Records for the exercise:
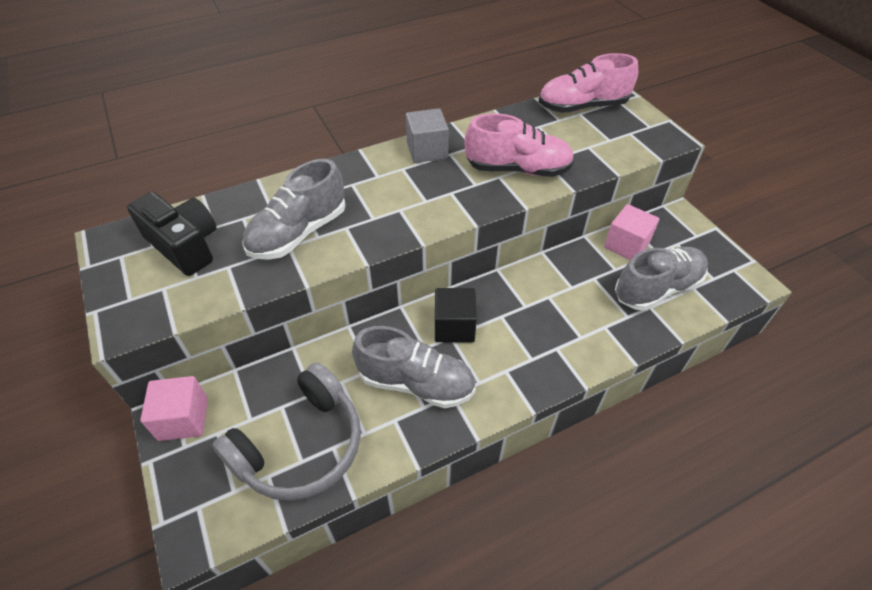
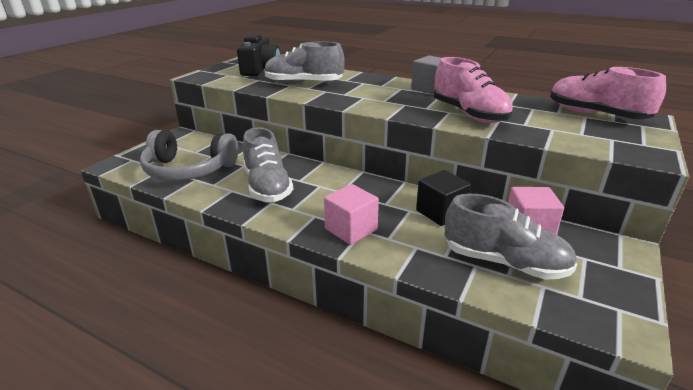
camera: 55 degrees right, 20 degrees down
(183, 419) = (182, 137): pink cube -> pink cube (351, 229)
(454, 327) = (329, 183): black cube -> black cube (441, 212)

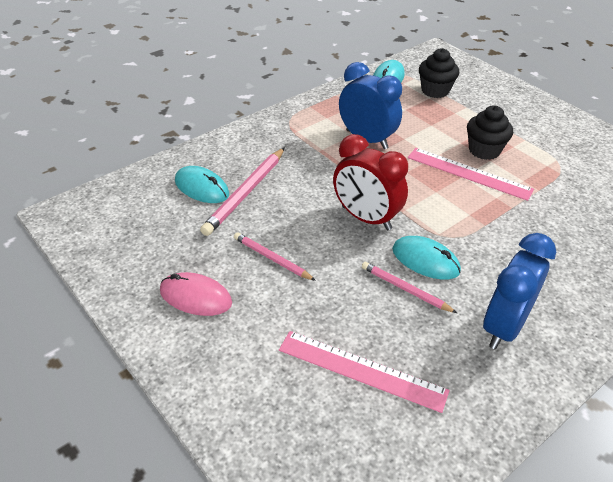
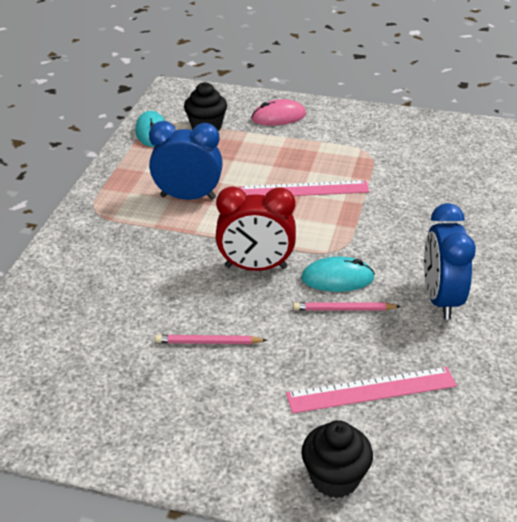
camera: 35 degrees left, 5 degrees down
(195, 297) = (173, 412): pink mouse -> pink mouse (278, 117)
(202, 188) = (72, 313): turquoise mouse -> none
(245, 193) = (122, 297): pink pencil -> none
(484, 150) = (298, 164): black cupcake -> black cupcake (334, 478)

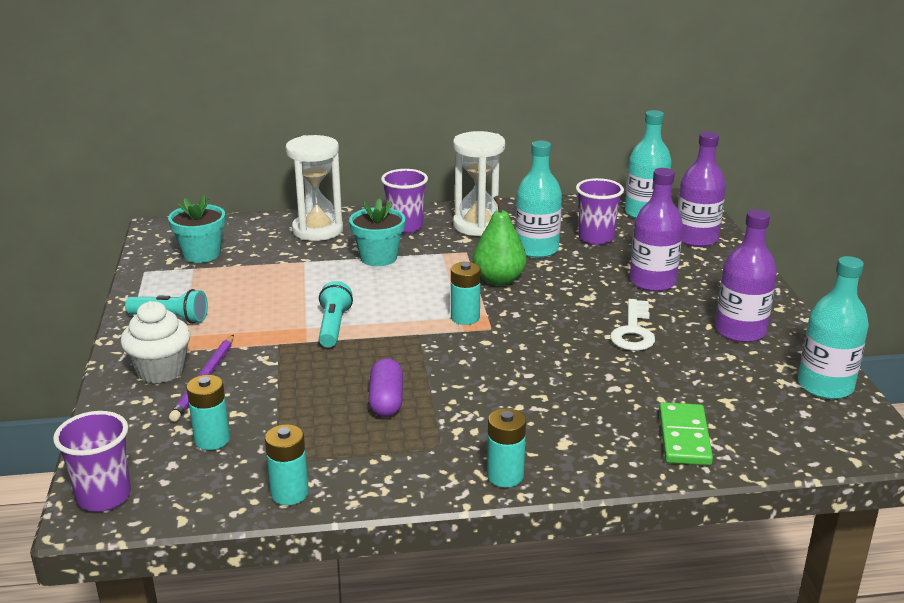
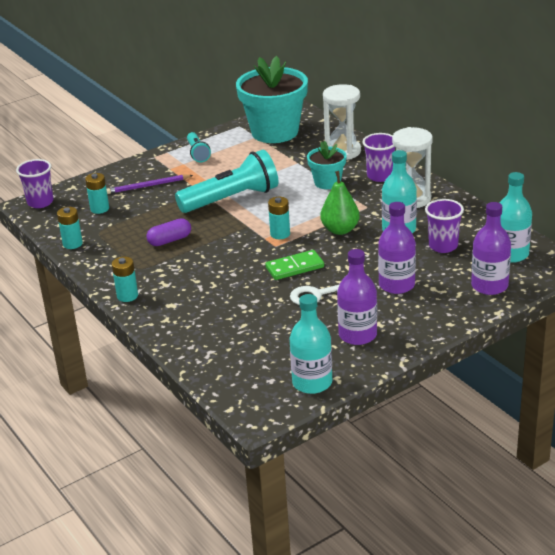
camera: 65 degrees right, 5 degrees up
(161, 370) = (147, 172): white cupcake -> none
(201, 254) = (275, 132): turquoise flower pot -> turquoise flower pot, size x1.95
(333, 326) = (232, 199): turquoise flashlight -> turquoise flashlight, size x1.96
(684, 437) = (207, 342): green domino -> green domino (294, 267)

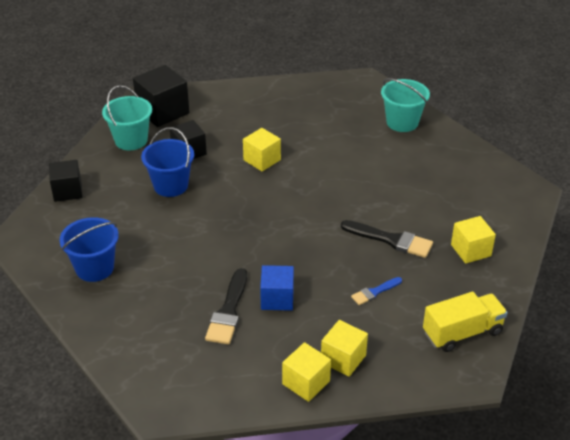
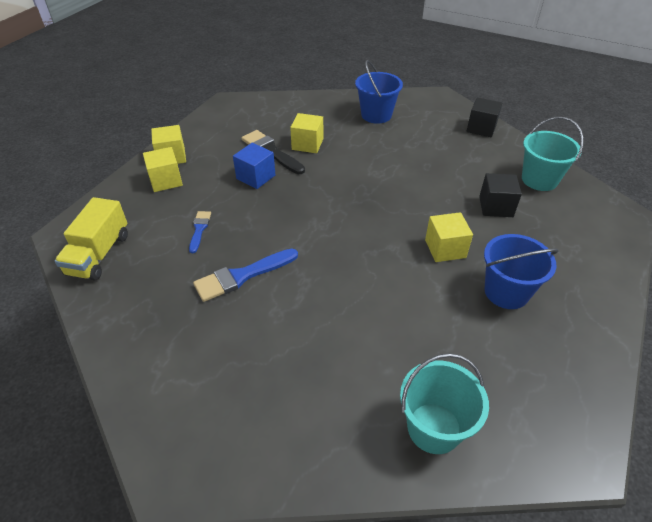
camera: 125 degrees right, 5 degrees up
(163, 111) = (585, 216): black cube -> none
(171, 185) = (447, 178): blue bucket -> blue bucket (506, 292)
(391, 240) = (242, 276): black brush -> blue brush
(471, 250) = (163, 328): yellow cube -> yellow cube (307, 144)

Your assignment: Show each line in the listing above that has "pink".

Task response:
(183, 419) = (182, 137): pink cube -> pink cube (351, 229)
(195, 297) = (173, 412): pink mouse -> pink mouse (278, 117)
(245, 193) = (122, 297): pink pencil -> none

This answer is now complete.